[Document version comparisons]
================

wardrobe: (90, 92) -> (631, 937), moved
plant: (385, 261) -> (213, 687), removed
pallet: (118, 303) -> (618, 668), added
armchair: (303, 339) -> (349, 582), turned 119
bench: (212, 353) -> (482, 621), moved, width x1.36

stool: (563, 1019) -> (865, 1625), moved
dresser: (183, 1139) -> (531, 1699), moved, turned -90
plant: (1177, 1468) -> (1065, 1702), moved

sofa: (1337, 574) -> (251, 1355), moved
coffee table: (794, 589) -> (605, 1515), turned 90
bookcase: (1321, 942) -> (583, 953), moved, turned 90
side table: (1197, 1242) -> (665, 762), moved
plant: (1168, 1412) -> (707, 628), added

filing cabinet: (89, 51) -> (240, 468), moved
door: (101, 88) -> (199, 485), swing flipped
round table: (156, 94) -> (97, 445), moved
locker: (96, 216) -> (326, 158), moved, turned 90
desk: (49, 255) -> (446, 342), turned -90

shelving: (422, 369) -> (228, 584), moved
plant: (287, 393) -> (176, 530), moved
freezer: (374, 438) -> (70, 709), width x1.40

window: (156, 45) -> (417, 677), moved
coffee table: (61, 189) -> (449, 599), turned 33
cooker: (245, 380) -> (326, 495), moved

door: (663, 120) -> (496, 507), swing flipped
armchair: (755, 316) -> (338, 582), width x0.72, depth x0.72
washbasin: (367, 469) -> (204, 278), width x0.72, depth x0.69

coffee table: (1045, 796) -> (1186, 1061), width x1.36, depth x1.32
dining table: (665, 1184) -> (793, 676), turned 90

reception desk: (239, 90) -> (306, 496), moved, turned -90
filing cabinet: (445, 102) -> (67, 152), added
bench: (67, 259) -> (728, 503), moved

================

Copy the entries above exactly, but only from the line holding "sofa: (1337, 574) -> (251, 1355), moved" through the line holding "washbasin: (367, 469)", both included.

sofa: (1337, 574) -> (251, 1355), moved
coffee table: (794, 589) -> (605, 1515), turned 90
bookcase: (1321, 942) -> (583, 953), moved, turned 90
side table: (1197, 1242) -> (665, 762), moved
plant: (1168, 1412) -> (707, 628), added

filing cabinet: (89, 51) -> (240, 468), moved
door: (101, 88) -> (199, 485), swing flipped
round table: (156, 94) -> (97, 445), moved
locker: (96, 216) -> (326, 158), moved, turned 90
desk: (49, 255) -> (446, 342), turned -90

shelving: (422, 369) -> (228, 584), moved
plant: (287, 393) -> (176, 530), moved
freezer: (374, 438) -> (70, 709), width x1.40

window: (156, 45) -> (417, 677), moved
coffee table: (61, 189) -> (449, 599), turned 33
cooker: (245, 380) -> (326, 495), moved

door: (663, 120) -> (496, 507), swing flipped
armchair: (755, 316) -> (338, 582), width x0.72, depth x0.72
washbasin: (367, 469) -> (204, 278), width x0.72, depth x0.69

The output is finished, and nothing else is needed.